Task description: Below is a block of records; please copy all of them exactly.

Records for processing:
------------------------------------

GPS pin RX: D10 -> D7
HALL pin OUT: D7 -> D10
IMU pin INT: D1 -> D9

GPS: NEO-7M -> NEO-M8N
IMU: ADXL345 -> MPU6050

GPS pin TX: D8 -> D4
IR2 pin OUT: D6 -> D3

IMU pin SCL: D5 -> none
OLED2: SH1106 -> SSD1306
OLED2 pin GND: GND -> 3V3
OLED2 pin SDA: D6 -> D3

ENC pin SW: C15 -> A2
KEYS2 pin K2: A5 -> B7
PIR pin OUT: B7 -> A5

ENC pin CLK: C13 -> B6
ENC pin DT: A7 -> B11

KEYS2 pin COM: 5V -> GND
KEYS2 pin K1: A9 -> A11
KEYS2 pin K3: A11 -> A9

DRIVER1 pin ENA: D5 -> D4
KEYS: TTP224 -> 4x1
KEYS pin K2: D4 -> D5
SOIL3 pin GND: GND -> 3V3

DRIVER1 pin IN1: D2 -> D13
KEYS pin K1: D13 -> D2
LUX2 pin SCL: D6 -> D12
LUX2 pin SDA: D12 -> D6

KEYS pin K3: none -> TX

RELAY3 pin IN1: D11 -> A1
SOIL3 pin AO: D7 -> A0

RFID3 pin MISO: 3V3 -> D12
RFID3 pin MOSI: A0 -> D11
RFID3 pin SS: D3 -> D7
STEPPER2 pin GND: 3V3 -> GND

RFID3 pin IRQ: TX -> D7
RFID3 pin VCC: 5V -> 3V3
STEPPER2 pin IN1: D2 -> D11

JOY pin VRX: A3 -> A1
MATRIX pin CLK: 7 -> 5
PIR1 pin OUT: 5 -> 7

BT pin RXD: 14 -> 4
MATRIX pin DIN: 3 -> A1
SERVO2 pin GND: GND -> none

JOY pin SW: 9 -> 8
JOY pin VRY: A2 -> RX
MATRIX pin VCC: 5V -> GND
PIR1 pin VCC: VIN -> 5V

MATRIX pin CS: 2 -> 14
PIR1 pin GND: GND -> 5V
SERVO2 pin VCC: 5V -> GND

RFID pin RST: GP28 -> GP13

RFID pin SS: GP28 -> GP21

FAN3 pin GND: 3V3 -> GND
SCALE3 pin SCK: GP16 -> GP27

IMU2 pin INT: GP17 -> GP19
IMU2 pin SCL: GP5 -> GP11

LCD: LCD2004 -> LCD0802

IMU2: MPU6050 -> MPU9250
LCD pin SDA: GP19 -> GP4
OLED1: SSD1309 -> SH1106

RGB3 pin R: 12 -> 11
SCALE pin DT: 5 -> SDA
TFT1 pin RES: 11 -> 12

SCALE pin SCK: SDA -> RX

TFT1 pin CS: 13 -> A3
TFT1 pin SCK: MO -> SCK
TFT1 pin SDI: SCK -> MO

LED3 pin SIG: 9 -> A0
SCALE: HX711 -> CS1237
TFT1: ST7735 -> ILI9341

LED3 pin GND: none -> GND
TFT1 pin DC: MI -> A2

------------------------------------

Output below:
GPS pin RX: D10 -> D7
HALL pin OUT: D7 -> D10
IMU pin INT: D1 -> D9

GPS: NEO-7M -> NEO-M8N
IMU: ADXL345 -> MPU6050

GPS pin TX: D8 -> D4
IR2 pin OUT: D6 -> D3

IMU pin SCL: D5 -> none
OLED2: SH1106 -> SSD1306
OLED2 pin GND: GND -> 3V3
OLED2 pin SDA: D6 -> D3

ENC pin SW: C15 -> A2
KEYS2 pin K2: A5 -> B7
PIR pin OUT: B7 -> A5

ENC pin CLK: C13 -> B6
ENC pin DT: A7 -> B11

KEYS2 pin COM: 5V -> GND
KEYS2 pin K1: A9 -> A11
KEYS2 pin K3: A11 -> A9

DRIVER1 pin ENA: D5 -> D4
KEYS: TTP224 -> 4x1
KEYS pin K2: D4 -> D5
SOIL3 pin GND: GND -> 3V3

DRIVER1 pin IN1: D2 -> D13
KEYS pin K1: D13 -> D2
LUX2 pin SCL: D6 -> D12
LUX2 pin SDA: D12 -> D6

KEYS pin K3: none -> TX

RELAY3 pin IN1: D11 -> A1
SOIL3 pin AO: D7 -> A0

RFID3 pin MISO: 3V3 -> D12
RFID3 pin MOSI: A0 -> D11
RFID3 pin SS: D3 -> D7
STEPPER2 pin GND: 3V3 -> GND

RFID3 pin IRQ: TX -> D7
RFID3 pin VCC: 5V -> 3V3
STEPPER2 pin IN1: D2 -> D11

JOY pin VRX: A3 -> A1
MATRIX pin CLK: 7 -> 5
PIR1 pin OUT: 5 -> 7

BT pin RXD: 14 -> 4
MATRIX pin DIN: 3 -> A1
SERVO2 pin GND: GND -> none

JOY pin SW: 9 -> 8
JOY pin VRY: A2 -> RX
MATRIX pin VCC: 5V -> GND
PIR1 pin VCC: VIN -> 5V

MATRIX pin CS: 2 -> 14
PIR1 pin GND: GND -> 5V
SERVO2 pin VCC: 5V -> GND

RFID pin RST: GP28 -> GP13

RFID pin SS: GP28 -> GP21

FAN3 pin GND: 3V3 -> GND
SCALE3 pin SCK: GP16 -> GP27

IMU2 pin INT: GP17 -> GP19
IMU2 pin SCL: GP5 -> GP11

LCD: LCD2004 -> LCD0802

IMU2: MPU6050 -> MPU9250
LCD pin SDA: GP19 -> GP4
OLED1: SSD1309 -> SH1106

RGB3 pin R: 12 -> 11
SCALE pin DT: 5 -> SDA
TFT1 pin RES: 11 -> 12

SCALE pin SCK: SDA -> RX

TFT1 pin CS: 13 -> A3
TFT1 pin SCK: MO -> SCK
TFT1 pin SDI: SCK -> MO

LED3 pin SIG: 9 -> A0
SCALE: HX711 -> CS1237
TFT1: ST7735 -> ILI9341

LED3 pin GND: none -> GND
TFT1 pin DC: MI -> A2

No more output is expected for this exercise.